• **Prompt**:
Return all lines of the listing below that carry the word "degrees".

• **Given data**:
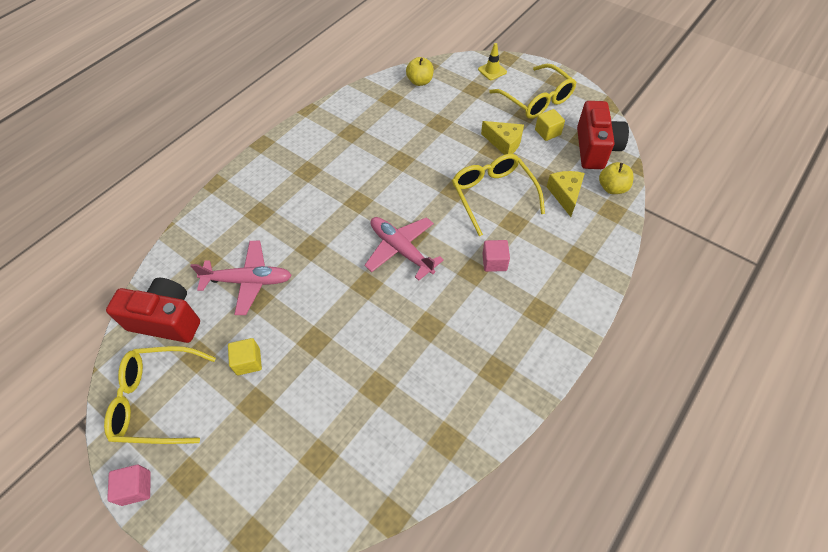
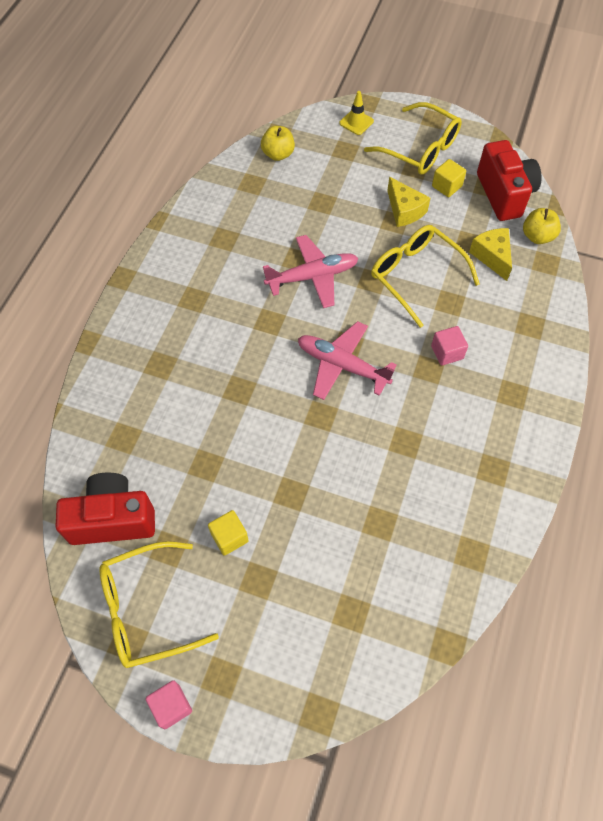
camera: 20 degrees left, 5 degrees up
(248, 281) = (186, 448): pink plane -> pink plane (312, 277)
(504, 143) = (404, 210): yellow cheese -> yellow cheese turned 45 degrees clockwise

• **Exercise solution**:
camera: 20 degrees left, 5 degrees up
(504, 143) = (404, 210): yellow cheese -> yellow cheese turned 45 degrees clockwise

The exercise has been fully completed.